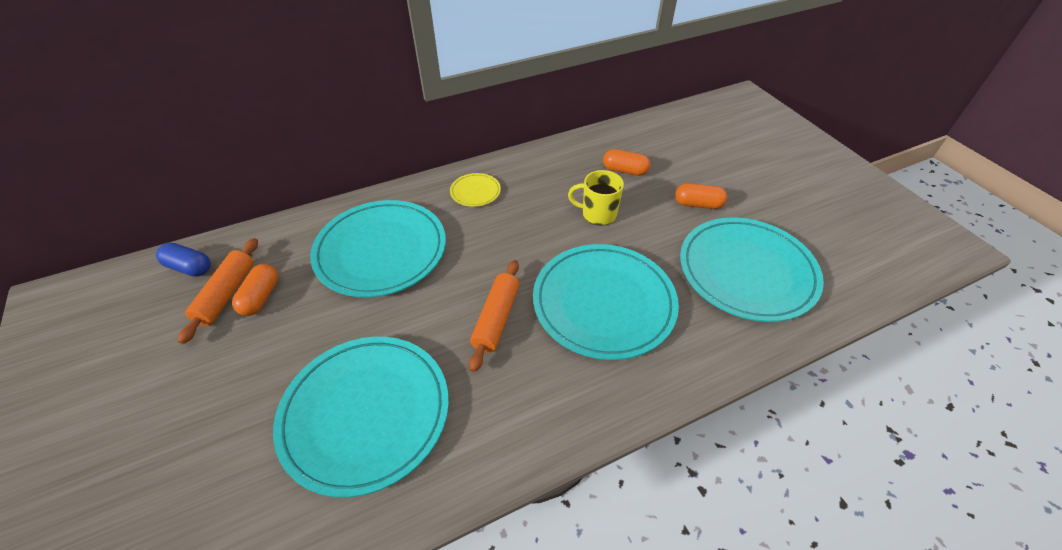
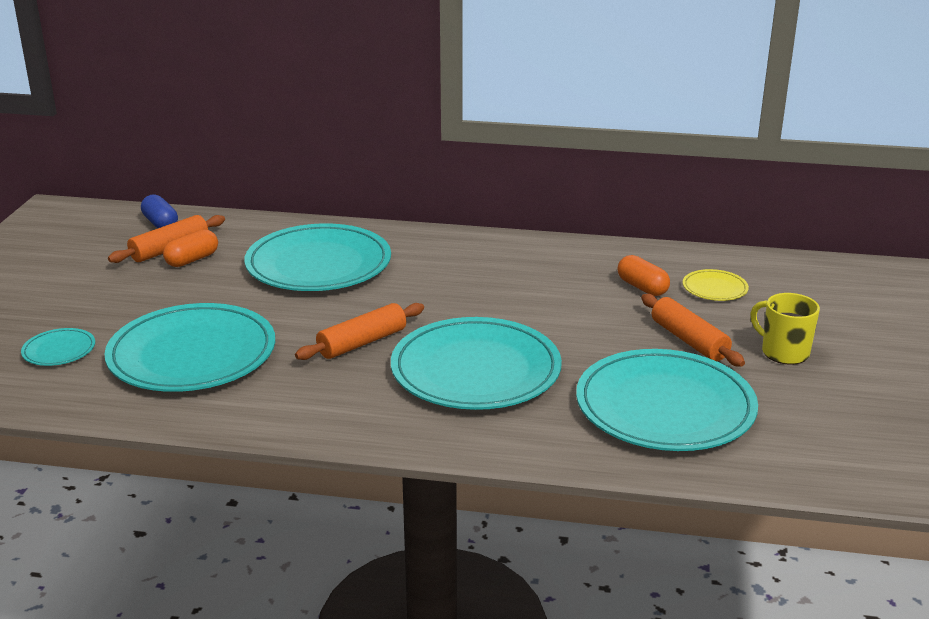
camera: 35 degrees right, 20 degrees down
(221, 487) = (59, 350): none -> turquoise plate
(475, 192) = (456, 253): yellow plate -> yellow plate (714, 288)
(598, 214) = (561, 309): yellow mug -> yellow mug (783, 352)
(698, 204) = (689, 340): orange capsule -> orange rolling pin

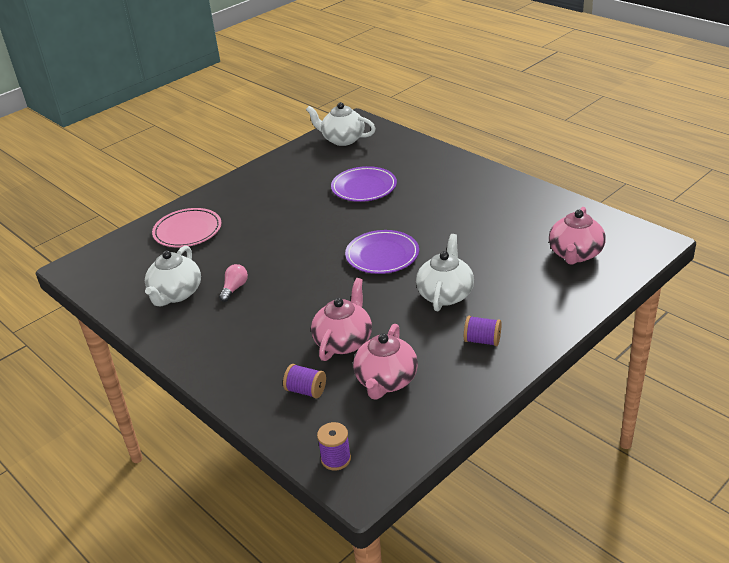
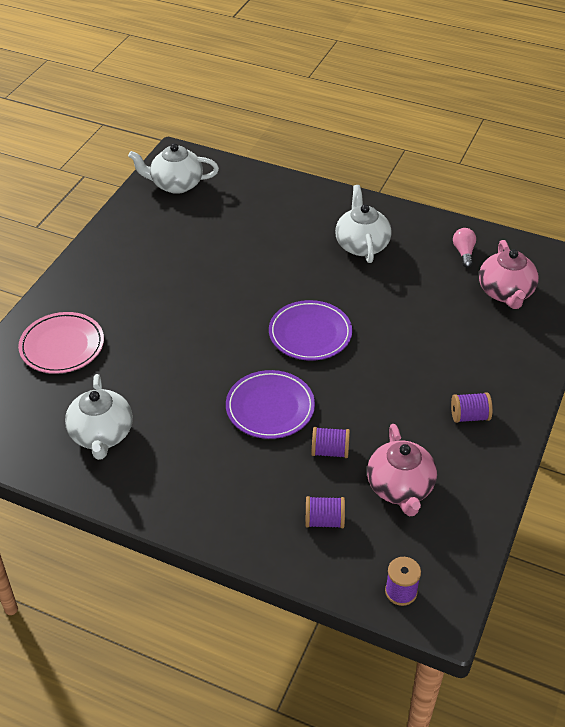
camera: 25 degrees left, 10 degrees up
(234, 288) = (168, 412): pink light bulb -> pink light bulb (464, 253)
(344, 341) = (330, 451): pink teapot -> purple spool
(364, 187) = (239, 247): purple plate -> purple plate (270, 407)
(445, 294) = (403, 369): white teapot -> white teapot (361, 245)

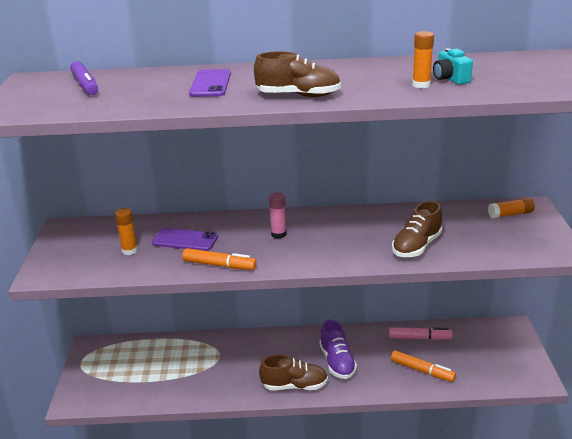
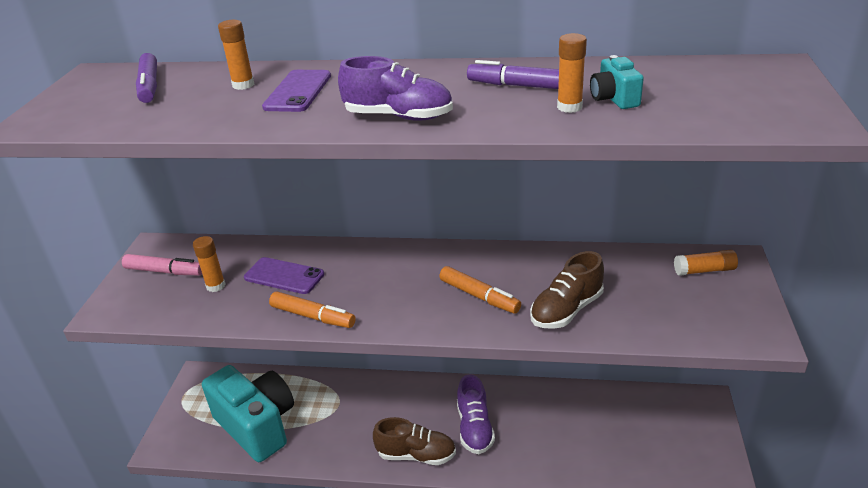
camera: 10 degrees right, 5 degrees up
(153, 378) = (257, 426): none -> turquoise camera
(163, 81) = (243, 85): none -> orange glue stick
(278, 234) = (398, 277): pink glue stick -> none
(298, 95) = (398, 116): brown shoe -> purple shoe
(379, 74) = (520, 86): none -> purple marker
(419, 338) = (583, 404): pink marker -> pink marker (164, 271)
(422, 370) = (576, 451): orange marker -> orange marker (479, 296)

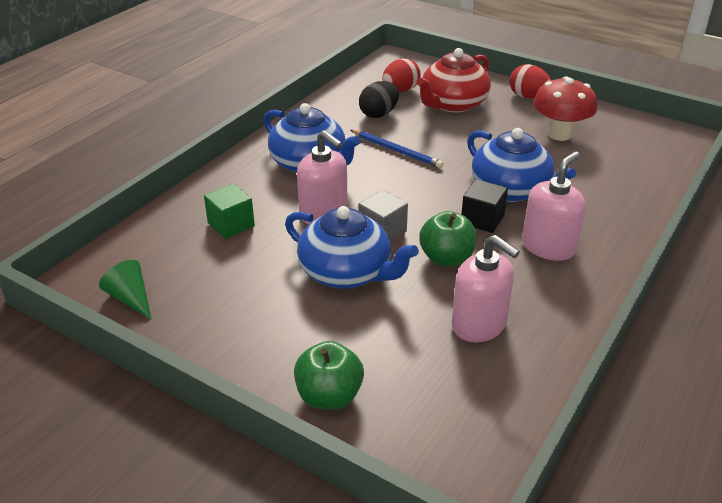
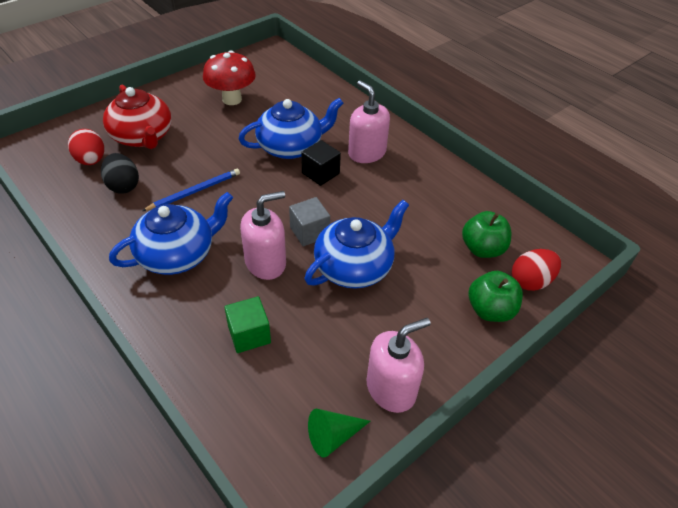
camera: 75 degrees left, 10 degrees up
(446, 258) = (359, 206): green apple -> green apple (482, 249)
(479, 324) = (436, 212): pink soap dispenser -> pink soap dispenser (391, 388)
(528, 97) = (164, 94): red egg -> red egg (531, 281)

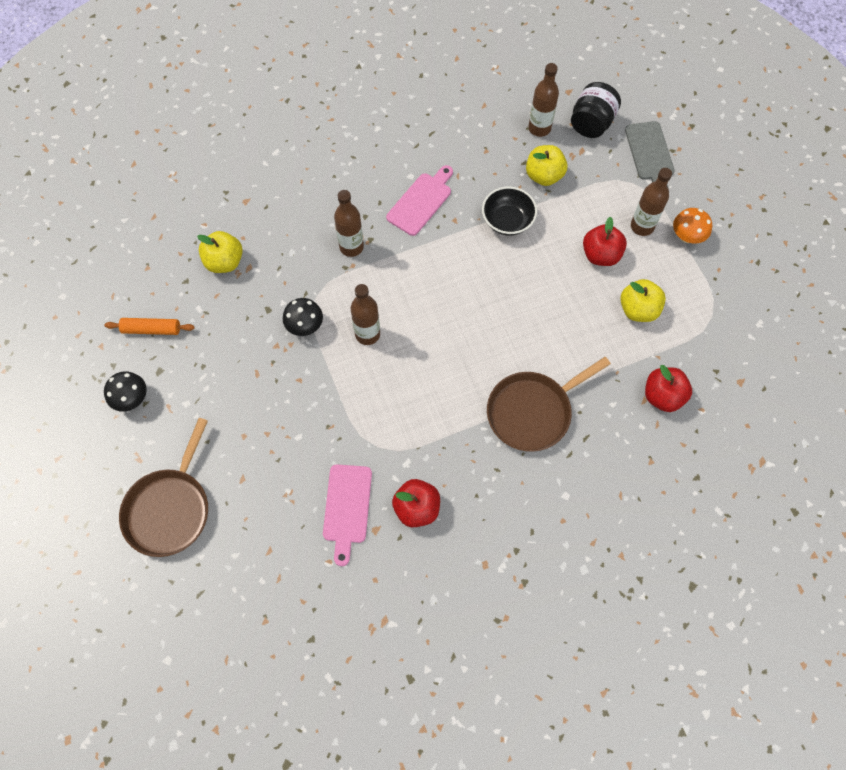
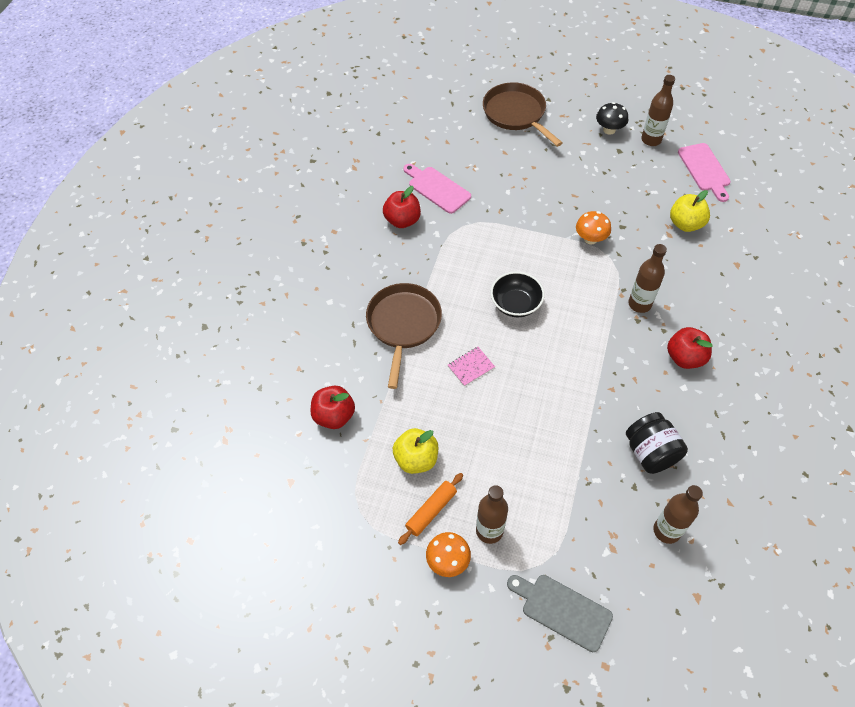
camera: 130 degrees right, 10 degrees down
(151, 329) = (656, 161): orange rolling pin -> orange rolling pin (431, 511)
(305, 326) = (590, 239): black mushroom -> orange mushroom
(367, 334) = (552, 269): brown bottle -> brown bottle (651, 140)
(421, 202) = (649, 377): pink cutting board -> pink cutting board (705, 169)
(507, 221) = (581, 427): black bowl -> black bowl (515, 304)
(525, 329) = (471, 367): none -> pink notebook
(544, 176) = (607, 492): yellow apple -> none
(591, 123) = (640, 585): black jar -> black jar (650, 453)
(600, 255) = (489, 472): red apple -> red apple (685, 358)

○ ○ ○ ○ ○ ○ ○

With the pictures removed, return the full listing exactly as given.

camera: 35 degrees right, 20 degrees down
(221, 487) = (59, 350): none -> turquoise plate
(475, 192) = (456, 253): yellow plate -> yellow plate (714, 288)
(598, 214) = (561, 309): yellow mug -> yellow mug (783, 352)
(698, 204) = (689, 340): orange capsule -> orange rolling pin

camera: 25 degrees left, 10 degrees up
(234, 288) = (168, 412): pink light bulb -> pink light bulb (464, 253)
(344, 341) = (330, 451): pink teapot -> purple spool
(364, 187) = (239, 247): purple plate -> purple plate (270, 407)
(445, 294) = (403, 369): white teapot -> white teapot (361, 245)

camera: 10 degrees right, 5 degrees up
(153, 378) = (257, 426): none -> turquoise camera
(163, 81) = (243, 85): none -> orange glue stick
(278, 234) = (398, 277): pink glue stick -> none
(298, 95) = (398, 116): brown shoe -> purple shoe
(379, 74) = (520, 86): none -> purple marker
(419, 338) = (583, 404): pink marker -> pink marker (164, 271)
(422, 370) = (576, 451): orange marker -> orange marker (479, 296)

camera: 75 degrees left, 10 degrees up
(446, 258) = (359, 206): green apple -> green apple (482, 249)
(479, 324) = (436, 212): pink soap dispenser -> pink soap dispenser (391, 388)
(528, 97) = (164, 94): red egg -> red egg (531, 281)

camera: 130 degrees right, 10 degrees down
(151, 329) = (656, 161): orange rolling pin -> orange rolling pin (431, 511)
(305, 326) = (590, 239): black mushroom -> orange mushroom
(367, 334) = (552, 269): brown bottle -> brown bottle (651, 140)
(421, 202) = (649, 377): pink cutting board -> pink cutting board (705, 169)
(507, 221) = (581, 427): black bowl -> black bowl (515, 304)
(525, 329) = (471, 367): none -> pink notebook
(544, 176) = (607, 492): yellow apple -> none
(591, 123) = (640, 585): black jar -> black jar (650, 453)
(600, 255) = (489, 472): red apple -> red apple (685, 358)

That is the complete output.